### [TO DO]
Leave the pictures out and quote every line from the start of the listing to the line with "delete | Tasse/weiß", inclusive.

### [DATA SUPPLIED]
=== Section Start ===

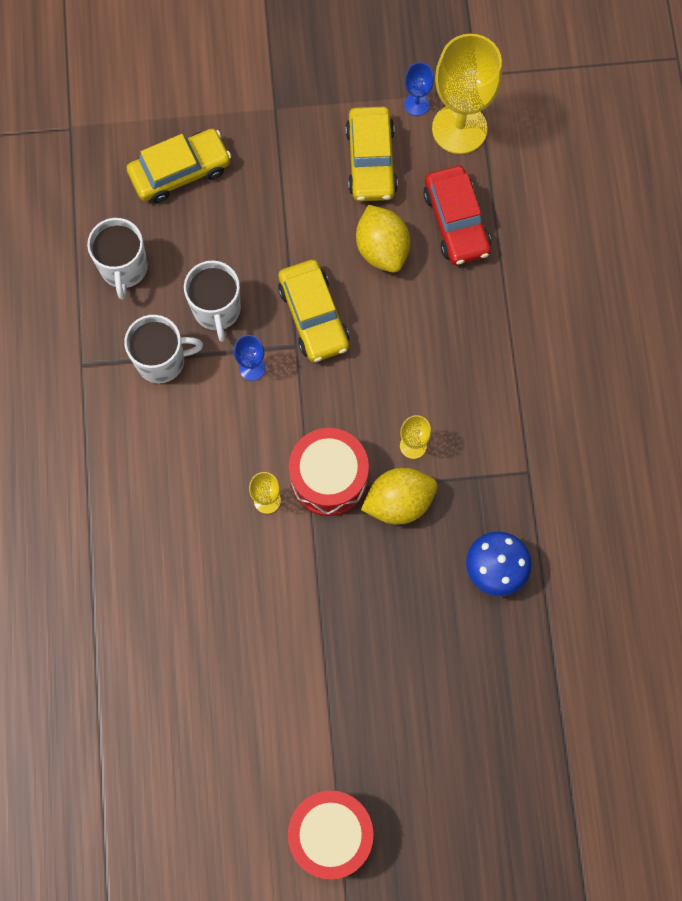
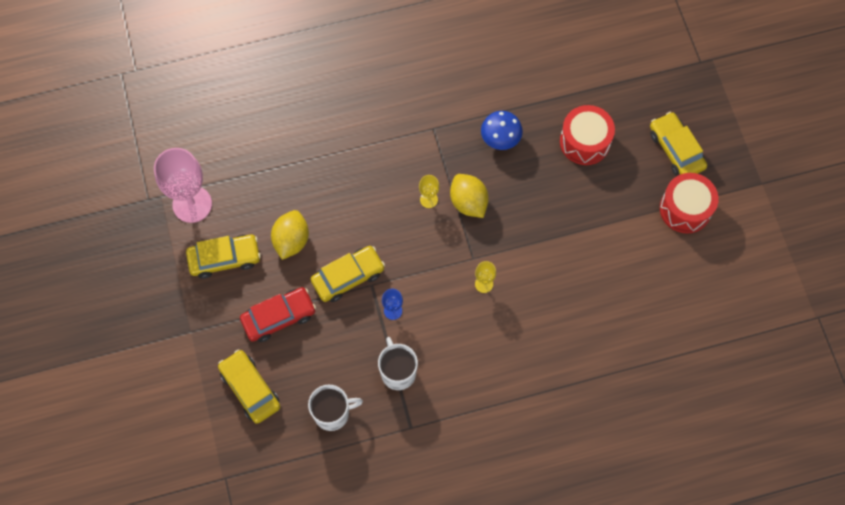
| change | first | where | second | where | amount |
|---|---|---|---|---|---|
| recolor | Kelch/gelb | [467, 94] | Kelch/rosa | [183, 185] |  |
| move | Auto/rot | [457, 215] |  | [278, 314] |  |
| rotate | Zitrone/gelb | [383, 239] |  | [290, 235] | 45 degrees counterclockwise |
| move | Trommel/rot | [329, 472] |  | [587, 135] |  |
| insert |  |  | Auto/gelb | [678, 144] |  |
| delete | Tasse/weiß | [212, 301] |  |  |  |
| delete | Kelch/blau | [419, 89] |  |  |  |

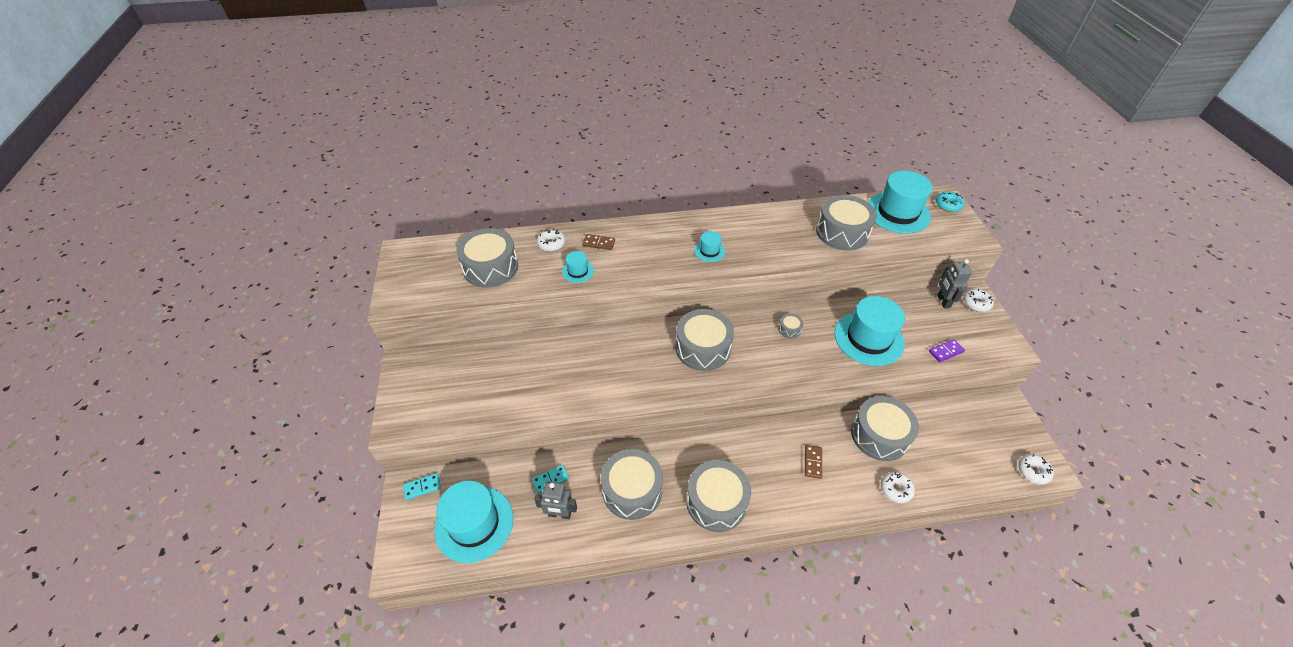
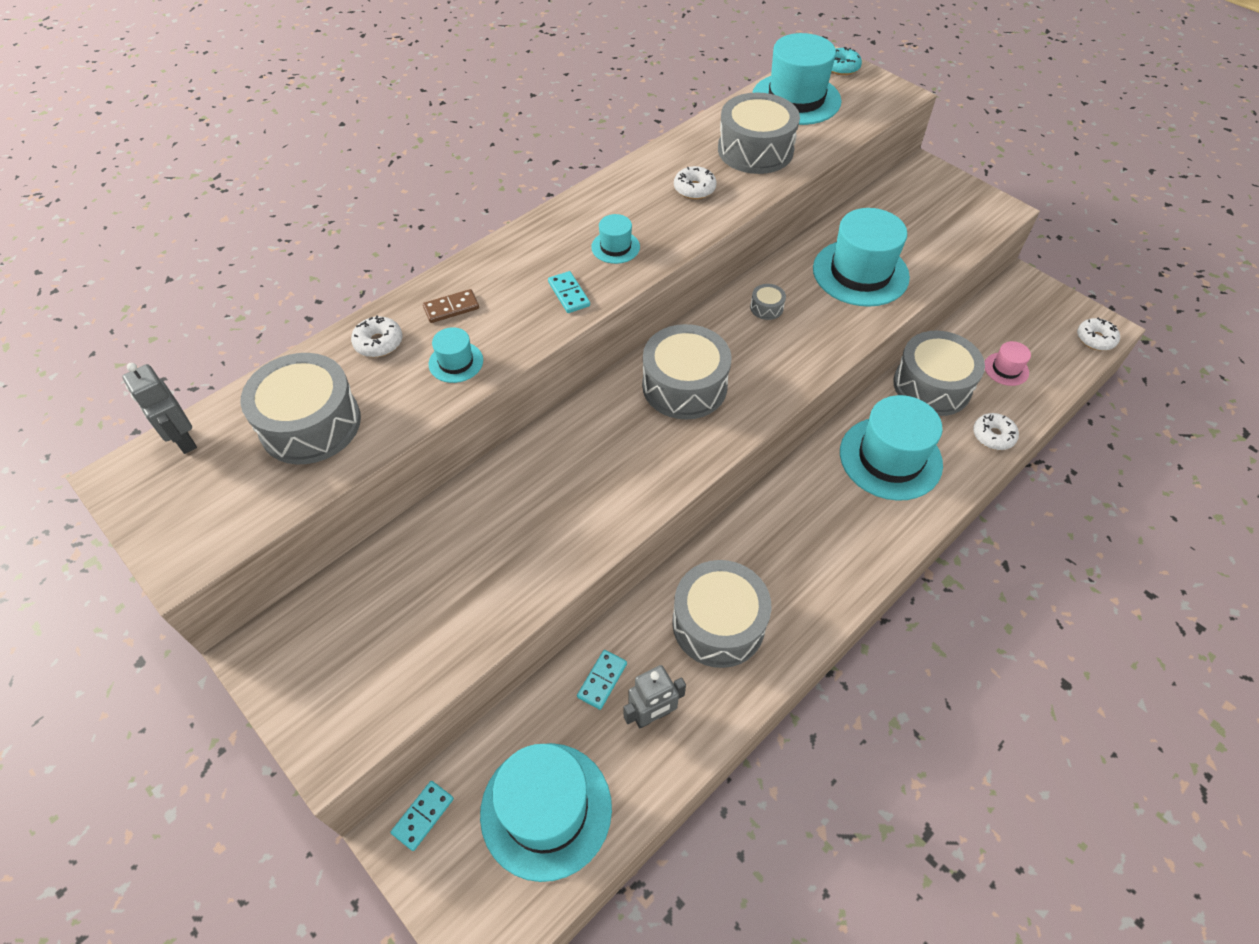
| change | first | where | second | where | amount |
|---|---|---|---|---|---|
| move | Roboter/grau | [954, 283] |  | [159, 408] |  |
| insert |  |  | Dominostein/türkis | [569, 292] |  |
| move | Donut/weiß | [978, 300] |  | [695, 182] |  |
| replace | Dominostein/braun | [813, 462] | Hut/türkis | [891, 448] |  |
| insert |  |  | Hut/rosa | [1008, 363] |  |
| delete | Trommel/grau | [718, 496] |  |  |  |
| delete | Dominostein/lila | [947, 350] |  |  |  |

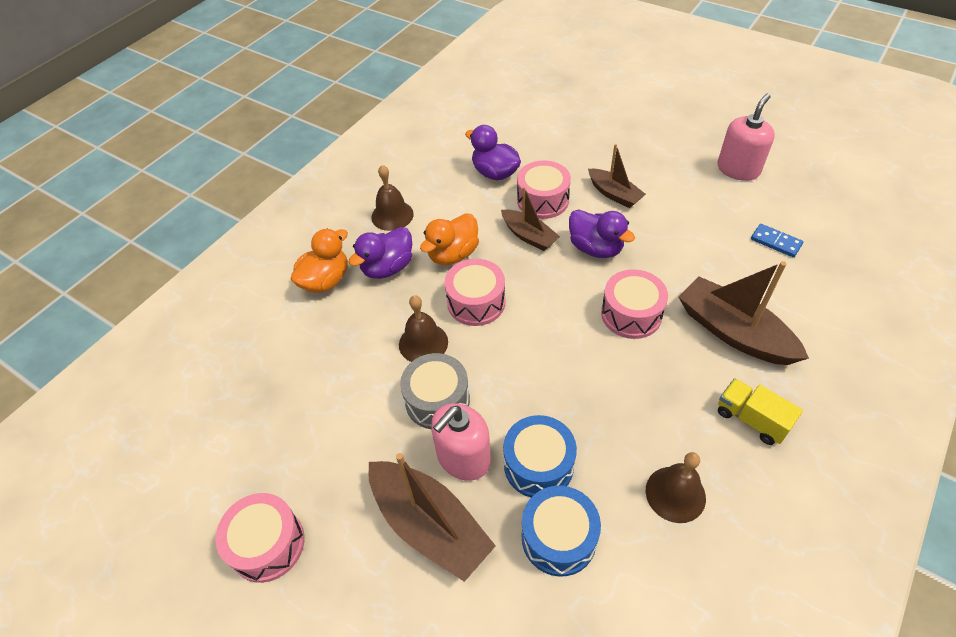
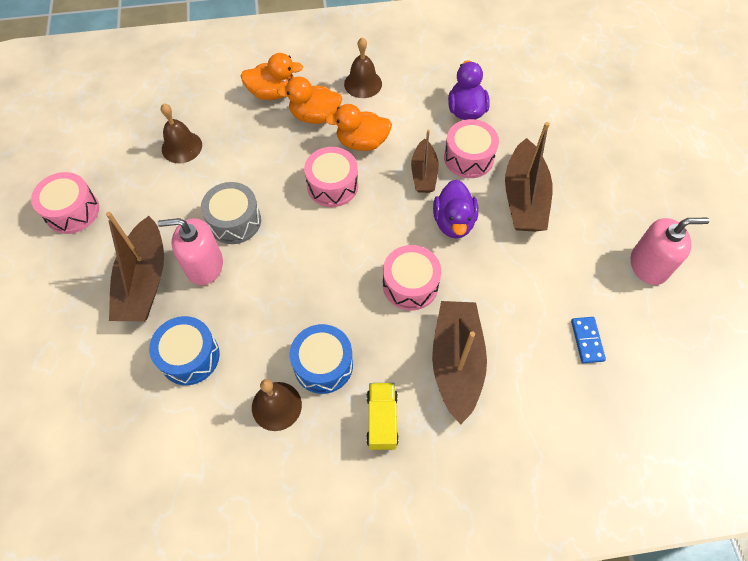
| change | first | where | second | where | amount |
|---|---|---|---|---|---|
| move | Glocke/braun | [423, 328] |  | [181, 133] |  |
| recolor | Ente/lila | [380, 253] | Ente/orange | [309, 100] |  |
| move | Trommel/blau | [540, 456] |  | [321, 359] |  |
| resize | Boot/braun | [617, 176] |  | [528, 177] | x1.66 |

=== Section End ===

### [EXERCISE SOLUTION]
| change | first | where | second | where | amount |
|---|---|---|---|---|---|
| recolor | Kelch/gelb | [467, 94] | Kelch/rosa | [183, 185] |  |
| move | Auto/rot | [457, 215] |  | [278, 314] |  |
| rotate | Zitrone/gelb | [383, 239] |  | [290, 235] | 45 degrees counterclockwise |
| move | Trommel/rot | [329, 472] |  | [587, 135] |  |
| insert |  |  | Auto/gelb | [678, 144] |  |
| delete | Tasse/weiß | [212, 301] |  |  |  |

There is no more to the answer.